▶ [WHAT YOU NEED TO DO]
In how many lines of the entries below does "cyan" appear? Give only the number.

--- DATA FOR THIS EXERCISE Enclosed Below ---

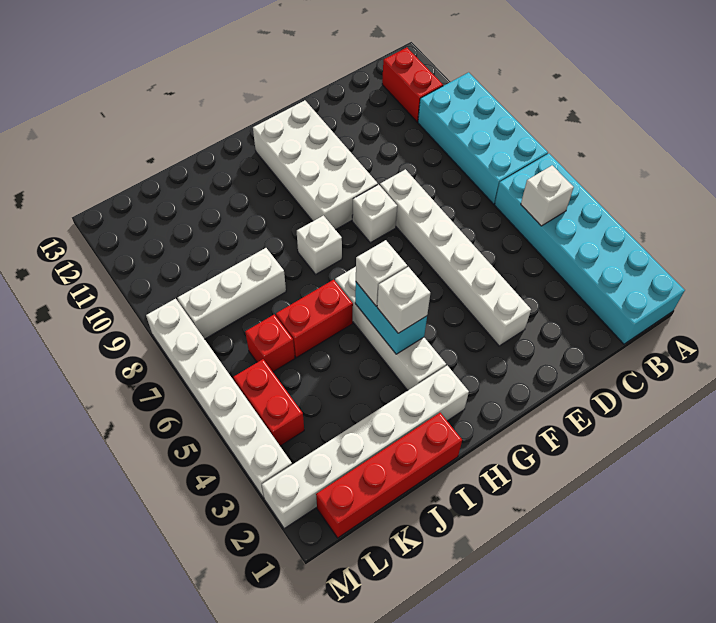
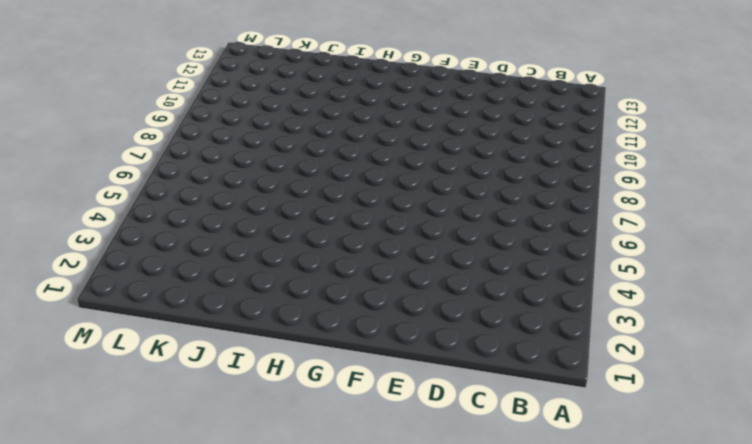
none -> cyan brick A1:B6 level 1
none -> cyan brick A7:B10 level 1
none -> red brick B11:B12 level 1

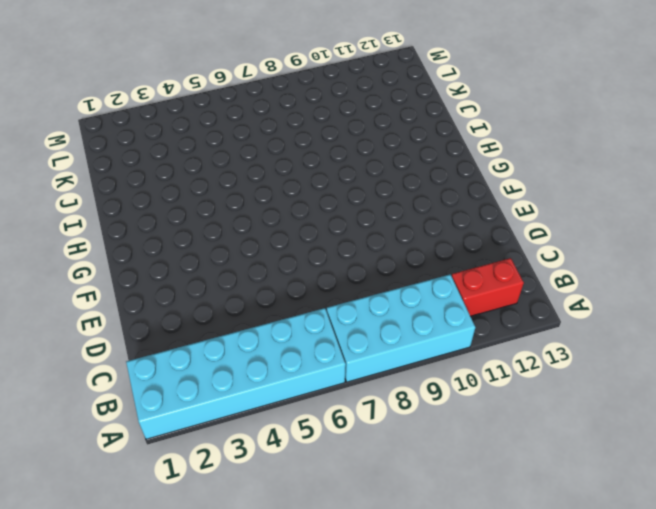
none -> white brick E3:E8 level 1
none -> white brick F8 level 1
none -> white brick F9:G12 level 1

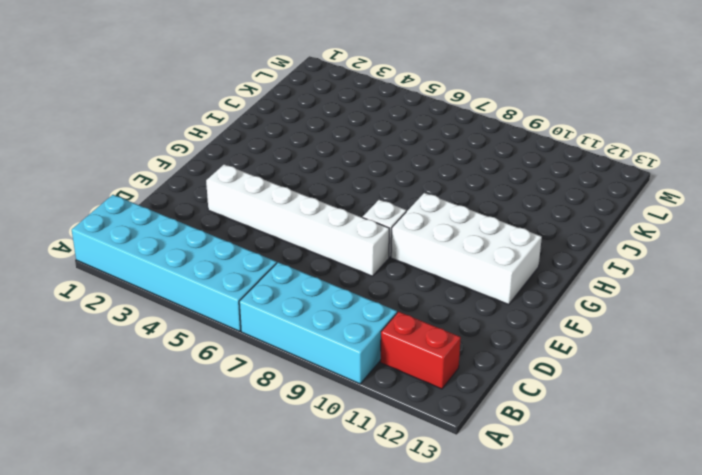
none -> white brick H2:M2 level 1
none -> white brick H3:H6 level 1
none -> white brick H8 level 1

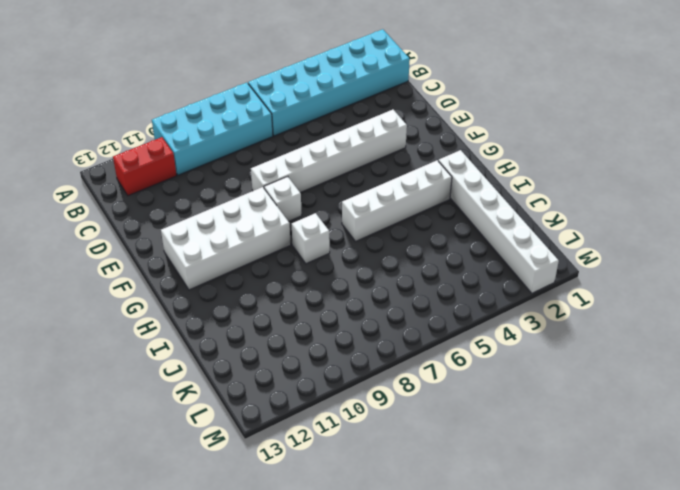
none -> red brick I1:L1 level 1
none -> red brick I6:J6 level 1
none -> white brick J8:L8 level 1

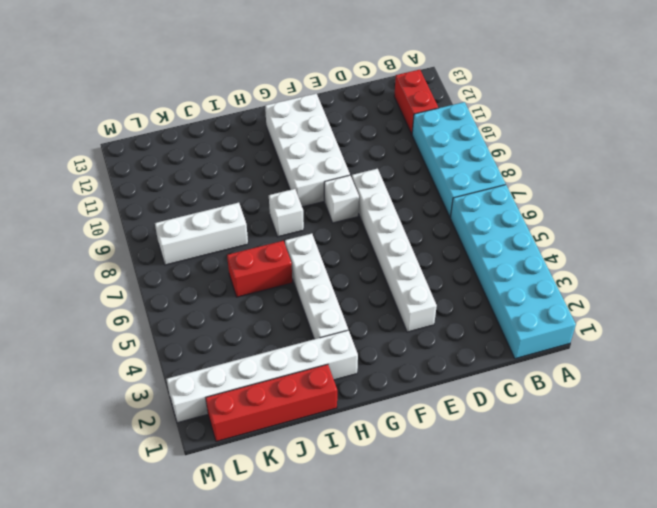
none -> red brick K6 level 1
none -> red brick L4:L5 level 1
none -> white brick M3:M8 level 1

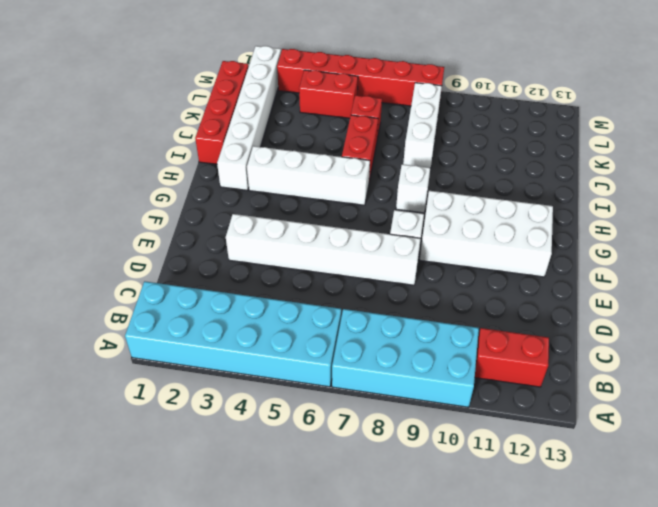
red brick M3:M8 level 1 -> white brick M3:M8 level 1
none -> white brick B5 level 2
none -> cyan brick H4:H5 level 2
none -> white brick H4 level 3

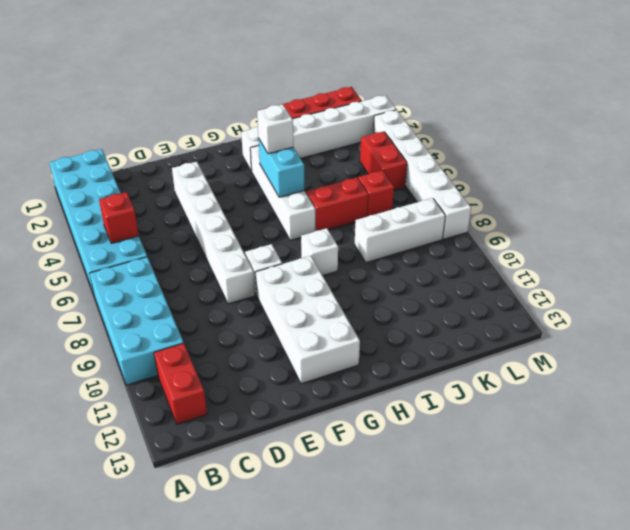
red brick B5 level 2 -> white brick B5 level 2
none -> white brick H5 level 3

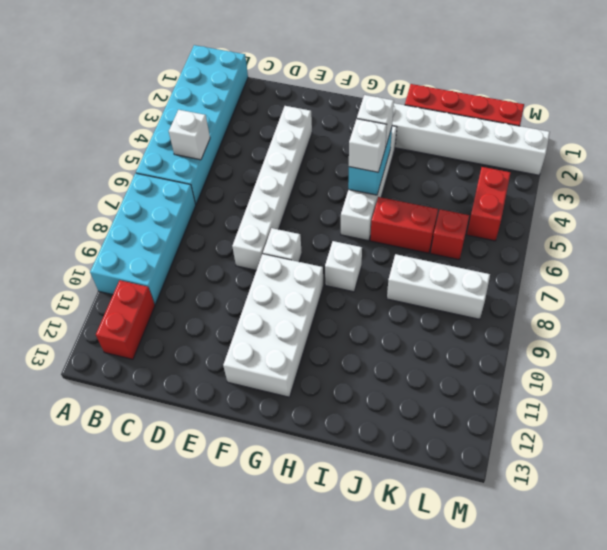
none -> white brick M3:M8 level 1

--- End of Enclosed DATA FOR THIS EXERCISE ---

▶ [EXERCISE RESPONSE]
3